## Obiettivo
Sostituisci "footpaths" con "sidewalks" nel tratto dell'elenco che va dall'inizio fino alla riga contenente "road 1 (residential): [(511,155),(0,151)]", estremi inclusi. Riporta quelle righe lasciando invariato tutto il resto.

Estratto da un dataset
****************

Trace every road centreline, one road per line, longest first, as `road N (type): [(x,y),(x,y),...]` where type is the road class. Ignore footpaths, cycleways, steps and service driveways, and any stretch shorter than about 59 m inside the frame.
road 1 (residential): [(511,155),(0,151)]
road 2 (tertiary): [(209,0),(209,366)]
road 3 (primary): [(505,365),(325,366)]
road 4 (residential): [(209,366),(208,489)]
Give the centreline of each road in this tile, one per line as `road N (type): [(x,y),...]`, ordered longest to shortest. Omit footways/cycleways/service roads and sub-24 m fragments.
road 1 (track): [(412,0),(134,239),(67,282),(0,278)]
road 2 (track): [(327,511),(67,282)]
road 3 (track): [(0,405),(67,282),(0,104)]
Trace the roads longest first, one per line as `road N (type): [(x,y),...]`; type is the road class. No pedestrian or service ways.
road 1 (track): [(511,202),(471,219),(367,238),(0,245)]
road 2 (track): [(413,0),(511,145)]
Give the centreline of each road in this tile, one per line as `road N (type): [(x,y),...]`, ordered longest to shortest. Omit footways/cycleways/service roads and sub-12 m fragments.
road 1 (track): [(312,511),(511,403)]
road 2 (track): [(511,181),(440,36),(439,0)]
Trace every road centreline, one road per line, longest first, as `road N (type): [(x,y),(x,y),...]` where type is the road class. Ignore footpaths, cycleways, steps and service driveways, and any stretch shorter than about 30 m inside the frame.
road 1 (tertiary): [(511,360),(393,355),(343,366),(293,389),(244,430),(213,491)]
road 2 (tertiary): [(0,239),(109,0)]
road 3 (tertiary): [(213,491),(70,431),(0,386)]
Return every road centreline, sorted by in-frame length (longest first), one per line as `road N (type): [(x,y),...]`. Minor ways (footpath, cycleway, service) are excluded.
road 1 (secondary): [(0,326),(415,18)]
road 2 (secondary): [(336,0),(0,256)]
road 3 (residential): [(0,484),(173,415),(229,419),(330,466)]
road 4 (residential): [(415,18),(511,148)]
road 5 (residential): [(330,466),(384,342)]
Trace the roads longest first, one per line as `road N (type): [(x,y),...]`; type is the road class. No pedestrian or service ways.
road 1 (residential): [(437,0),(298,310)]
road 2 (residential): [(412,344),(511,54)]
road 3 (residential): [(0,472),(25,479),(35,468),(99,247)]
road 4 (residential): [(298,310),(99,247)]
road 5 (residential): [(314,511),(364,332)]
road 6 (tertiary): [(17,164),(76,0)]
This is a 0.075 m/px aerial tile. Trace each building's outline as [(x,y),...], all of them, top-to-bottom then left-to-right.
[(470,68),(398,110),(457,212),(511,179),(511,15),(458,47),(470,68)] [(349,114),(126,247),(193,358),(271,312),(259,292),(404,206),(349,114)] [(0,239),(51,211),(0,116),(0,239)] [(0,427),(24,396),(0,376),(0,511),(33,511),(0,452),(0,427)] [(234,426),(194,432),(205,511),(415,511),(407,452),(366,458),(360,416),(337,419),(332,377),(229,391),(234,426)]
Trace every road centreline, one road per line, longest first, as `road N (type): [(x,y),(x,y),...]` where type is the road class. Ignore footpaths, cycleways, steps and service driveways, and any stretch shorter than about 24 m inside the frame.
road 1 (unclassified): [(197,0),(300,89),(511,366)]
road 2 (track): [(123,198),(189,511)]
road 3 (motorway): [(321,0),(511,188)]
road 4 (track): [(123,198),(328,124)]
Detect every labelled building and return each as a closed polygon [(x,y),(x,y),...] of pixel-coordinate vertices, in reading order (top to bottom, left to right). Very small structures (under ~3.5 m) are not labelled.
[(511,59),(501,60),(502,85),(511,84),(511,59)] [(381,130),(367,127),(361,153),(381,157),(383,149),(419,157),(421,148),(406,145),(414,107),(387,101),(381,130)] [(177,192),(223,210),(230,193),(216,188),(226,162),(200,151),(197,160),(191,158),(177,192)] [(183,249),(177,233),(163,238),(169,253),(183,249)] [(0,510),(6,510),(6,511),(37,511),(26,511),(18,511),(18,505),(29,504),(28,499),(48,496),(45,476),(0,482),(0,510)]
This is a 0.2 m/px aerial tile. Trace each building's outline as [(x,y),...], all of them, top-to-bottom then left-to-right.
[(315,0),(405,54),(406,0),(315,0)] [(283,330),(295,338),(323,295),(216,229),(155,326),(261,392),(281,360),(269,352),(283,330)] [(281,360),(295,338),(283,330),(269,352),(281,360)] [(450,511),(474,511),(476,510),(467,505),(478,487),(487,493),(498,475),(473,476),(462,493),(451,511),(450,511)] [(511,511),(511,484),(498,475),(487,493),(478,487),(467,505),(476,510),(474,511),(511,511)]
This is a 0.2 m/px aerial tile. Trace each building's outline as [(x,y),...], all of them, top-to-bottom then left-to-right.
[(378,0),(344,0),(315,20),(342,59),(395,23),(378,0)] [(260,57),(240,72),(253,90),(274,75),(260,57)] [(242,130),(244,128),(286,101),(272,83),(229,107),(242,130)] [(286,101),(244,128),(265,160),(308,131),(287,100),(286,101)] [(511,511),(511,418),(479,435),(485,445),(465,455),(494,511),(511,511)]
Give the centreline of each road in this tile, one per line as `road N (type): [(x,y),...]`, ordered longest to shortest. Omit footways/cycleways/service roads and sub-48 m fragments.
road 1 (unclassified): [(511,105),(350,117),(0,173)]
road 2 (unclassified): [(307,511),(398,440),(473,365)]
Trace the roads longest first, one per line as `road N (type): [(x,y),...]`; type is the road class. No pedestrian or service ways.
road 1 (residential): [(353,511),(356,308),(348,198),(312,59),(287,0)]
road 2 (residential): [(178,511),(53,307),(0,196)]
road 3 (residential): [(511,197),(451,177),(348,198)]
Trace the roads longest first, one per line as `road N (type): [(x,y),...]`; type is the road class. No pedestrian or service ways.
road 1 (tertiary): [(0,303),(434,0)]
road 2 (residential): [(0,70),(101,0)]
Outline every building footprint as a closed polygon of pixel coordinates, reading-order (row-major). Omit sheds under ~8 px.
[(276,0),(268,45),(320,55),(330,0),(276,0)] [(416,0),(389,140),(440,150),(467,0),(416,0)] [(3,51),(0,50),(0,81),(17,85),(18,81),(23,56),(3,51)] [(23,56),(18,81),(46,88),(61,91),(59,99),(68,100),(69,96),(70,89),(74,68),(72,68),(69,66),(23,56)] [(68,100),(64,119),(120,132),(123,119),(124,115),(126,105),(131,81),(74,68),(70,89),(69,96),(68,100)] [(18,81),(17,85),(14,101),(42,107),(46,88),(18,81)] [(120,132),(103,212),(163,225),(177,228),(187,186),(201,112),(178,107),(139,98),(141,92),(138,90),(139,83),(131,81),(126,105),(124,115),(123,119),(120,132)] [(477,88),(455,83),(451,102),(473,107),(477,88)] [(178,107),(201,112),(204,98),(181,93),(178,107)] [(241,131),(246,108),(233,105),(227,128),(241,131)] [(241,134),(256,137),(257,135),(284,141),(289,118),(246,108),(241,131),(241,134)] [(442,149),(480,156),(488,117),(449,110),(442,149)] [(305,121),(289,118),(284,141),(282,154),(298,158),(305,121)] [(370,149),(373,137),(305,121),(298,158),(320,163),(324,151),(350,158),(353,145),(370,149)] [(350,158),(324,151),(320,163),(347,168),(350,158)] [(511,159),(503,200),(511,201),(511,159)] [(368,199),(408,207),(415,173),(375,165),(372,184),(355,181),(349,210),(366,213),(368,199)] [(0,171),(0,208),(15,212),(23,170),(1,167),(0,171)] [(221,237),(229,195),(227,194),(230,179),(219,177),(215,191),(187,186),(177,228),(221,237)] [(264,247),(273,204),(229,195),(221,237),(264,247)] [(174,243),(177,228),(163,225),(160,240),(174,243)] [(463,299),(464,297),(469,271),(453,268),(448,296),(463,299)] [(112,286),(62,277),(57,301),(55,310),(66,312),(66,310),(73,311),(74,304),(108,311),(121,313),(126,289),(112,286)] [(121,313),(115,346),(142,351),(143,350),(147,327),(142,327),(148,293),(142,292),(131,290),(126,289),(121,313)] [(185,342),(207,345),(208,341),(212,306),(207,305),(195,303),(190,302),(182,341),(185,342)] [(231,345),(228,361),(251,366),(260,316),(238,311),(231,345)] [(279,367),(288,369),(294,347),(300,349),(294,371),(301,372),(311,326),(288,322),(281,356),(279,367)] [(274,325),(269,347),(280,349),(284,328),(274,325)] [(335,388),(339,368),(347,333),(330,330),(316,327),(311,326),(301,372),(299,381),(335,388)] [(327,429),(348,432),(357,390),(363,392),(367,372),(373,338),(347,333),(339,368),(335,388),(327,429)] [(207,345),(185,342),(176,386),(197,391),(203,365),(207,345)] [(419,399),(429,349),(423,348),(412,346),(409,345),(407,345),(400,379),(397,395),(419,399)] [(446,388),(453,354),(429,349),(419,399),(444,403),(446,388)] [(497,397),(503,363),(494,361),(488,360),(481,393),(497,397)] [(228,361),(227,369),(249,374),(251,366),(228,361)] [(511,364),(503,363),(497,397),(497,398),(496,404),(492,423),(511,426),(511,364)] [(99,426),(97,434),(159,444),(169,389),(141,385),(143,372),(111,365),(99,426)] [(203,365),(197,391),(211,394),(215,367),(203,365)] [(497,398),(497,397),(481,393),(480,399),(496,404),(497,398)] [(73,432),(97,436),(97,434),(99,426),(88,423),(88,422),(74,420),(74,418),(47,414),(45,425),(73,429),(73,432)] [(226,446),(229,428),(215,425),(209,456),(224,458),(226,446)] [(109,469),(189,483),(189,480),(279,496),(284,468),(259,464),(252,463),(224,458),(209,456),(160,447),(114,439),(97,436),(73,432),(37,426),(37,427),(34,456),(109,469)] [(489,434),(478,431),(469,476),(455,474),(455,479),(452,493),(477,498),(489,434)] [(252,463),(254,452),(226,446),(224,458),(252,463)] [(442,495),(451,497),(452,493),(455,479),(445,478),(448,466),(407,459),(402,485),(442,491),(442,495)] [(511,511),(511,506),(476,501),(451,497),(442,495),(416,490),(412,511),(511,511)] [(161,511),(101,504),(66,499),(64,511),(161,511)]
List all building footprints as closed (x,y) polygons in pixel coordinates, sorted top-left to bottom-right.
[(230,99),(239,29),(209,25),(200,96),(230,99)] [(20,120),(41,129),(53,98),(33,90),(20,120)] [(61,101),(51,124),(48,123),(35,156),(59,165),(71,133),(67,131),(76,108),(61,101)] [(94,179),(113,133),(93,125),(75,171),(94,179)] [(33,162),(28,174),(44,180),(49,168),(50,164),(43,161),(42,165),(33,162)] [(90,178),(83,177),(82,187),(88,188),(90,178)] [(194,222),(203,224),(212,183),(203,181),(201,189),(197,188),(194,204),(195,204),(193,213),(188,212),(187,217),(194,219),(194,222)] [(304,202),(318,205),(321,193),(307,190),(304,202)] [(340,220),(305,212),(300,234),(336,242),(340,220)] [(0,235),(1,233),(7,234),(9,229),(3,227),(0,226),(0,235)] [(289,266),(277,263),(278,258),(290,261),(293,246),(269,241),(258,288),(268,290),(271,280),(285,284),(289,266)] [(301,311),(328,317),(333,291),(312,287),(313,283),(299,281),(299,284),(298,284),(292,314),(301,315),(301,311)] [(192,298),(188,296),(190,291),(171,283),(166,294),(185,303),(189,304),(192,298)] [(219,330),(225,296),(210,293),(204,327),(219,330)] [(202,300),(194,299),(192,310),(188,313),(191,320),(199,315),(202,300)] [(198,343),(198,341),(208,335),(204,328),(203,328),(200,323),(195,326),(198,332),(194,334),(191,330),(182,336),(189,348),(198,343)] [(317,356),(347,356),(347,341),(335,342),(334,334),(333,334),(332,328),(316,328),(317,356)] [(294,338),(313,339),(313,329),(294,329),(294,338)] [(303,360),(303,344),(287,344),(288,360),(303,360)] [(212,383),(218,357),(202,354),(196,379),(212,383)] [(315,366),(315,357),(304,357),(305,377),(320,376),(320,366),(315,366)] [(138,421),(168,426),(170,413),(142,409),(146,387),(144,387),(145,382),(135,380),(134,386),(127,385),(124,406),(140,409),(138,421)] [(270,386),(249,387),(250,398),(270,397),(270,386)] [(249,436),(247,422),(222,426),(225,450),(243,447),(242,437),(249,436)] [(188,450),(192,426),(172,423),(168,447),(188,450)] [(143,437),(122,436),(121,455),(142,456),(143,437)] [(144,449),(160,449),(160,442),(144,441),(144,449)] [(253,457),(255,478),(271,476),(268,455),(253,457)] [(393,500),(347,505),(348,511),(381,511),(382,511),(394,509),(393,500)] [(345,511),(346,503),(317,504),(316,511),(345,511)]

****************

## Soluzione proposta
Trace every road centreline, one road per line, longest first, as `road N (type): [(x,y),(x,y),...]` where type is the road class. Ignore sidewalks, cycleways, steps and service driveways, and any stretch shorter than about 59 m inside the frame.
road 1 (residential): [(511,155),(0,151)]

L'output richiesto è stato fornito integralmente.